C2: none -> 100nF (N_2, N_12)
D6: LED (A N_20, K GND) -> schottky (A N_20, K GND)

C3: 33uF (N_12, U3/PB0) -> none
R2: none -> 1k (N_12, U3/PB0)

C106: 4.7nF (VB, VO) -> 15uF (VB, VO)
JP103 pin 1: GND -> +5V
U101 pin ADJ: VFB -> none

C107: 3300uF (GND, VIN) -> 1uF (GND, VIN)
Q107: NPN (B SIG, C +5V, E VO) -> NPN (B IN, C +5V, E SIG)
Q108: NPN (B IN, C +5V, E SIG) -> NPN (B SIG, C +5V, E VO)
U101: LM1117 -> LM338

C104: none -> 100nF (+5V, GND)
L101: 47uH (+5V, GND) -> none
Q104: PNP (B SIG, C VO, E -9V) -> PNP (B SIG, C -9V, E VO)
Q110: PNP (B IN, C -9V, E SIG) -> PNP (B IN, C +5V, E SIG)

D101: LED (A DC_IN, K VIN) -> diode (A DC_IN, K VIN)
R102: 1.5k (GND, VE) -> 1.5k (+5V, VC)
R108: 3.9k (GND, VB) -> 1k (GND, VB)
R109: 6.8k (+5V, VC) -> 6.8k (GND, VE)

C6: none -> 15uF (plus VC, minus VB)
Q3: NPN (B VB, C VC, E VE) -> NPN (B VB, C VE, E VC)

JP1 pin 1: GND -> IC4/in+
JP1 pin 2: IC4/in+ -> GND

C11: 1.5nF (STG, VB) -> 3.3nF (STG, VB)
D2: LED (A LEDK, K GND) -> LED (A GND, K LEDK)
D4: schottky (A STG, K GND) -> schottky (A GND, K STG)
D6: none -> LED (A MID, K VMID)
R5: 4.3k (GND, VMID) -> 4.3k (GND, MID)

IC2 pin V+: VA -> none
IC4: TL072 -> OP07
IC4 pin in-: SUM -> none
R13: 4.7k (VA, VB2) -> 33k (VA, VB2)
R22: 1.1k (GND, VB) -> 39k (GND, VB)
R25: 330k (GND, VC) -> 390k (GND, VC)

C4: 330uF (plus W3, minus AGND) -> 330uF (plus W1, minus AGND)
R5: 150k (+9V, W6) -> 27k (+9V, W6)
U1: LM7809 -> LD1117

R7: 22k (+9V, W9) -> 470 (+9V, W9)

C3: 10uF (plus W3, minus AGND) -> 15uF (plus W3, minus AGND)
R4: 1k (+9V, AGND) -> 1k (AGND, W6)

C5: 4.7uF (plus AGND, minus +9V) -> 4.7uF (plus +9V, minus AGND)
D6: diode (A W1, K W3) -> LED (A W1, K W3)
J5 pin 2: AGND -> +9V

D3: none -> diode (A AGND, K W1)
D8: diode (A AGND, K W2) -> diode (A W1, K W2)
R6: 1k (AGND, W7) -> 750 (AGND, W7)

══════════════════════════════

The lines from the one containing "C3: 10uF (plus" through the last line of the material above are to be copied exactly, both ends included.

Reply to the task:
C3: 10uF (plus W3, minus AGND) -> 15uF (plus W3, minus AGND)
R4: 1k (+9V, AGND) -> 1k (AGND, W6)

C5: 4.7uF (plus AGND, minus +9V) -> 4.7uF (plus +9V, minus AGND)
D6: diode (A W1, K W3) -> LED (A W1, K W3)
J5 pin 2: AGND -> +9V

D3: none -> diode (A AGND, K W1)
D8: diode (A AGND, K W2) -> diode (A W1, K W2)
R6: 1k (AGND, W7) -> 750 (AGND, W7)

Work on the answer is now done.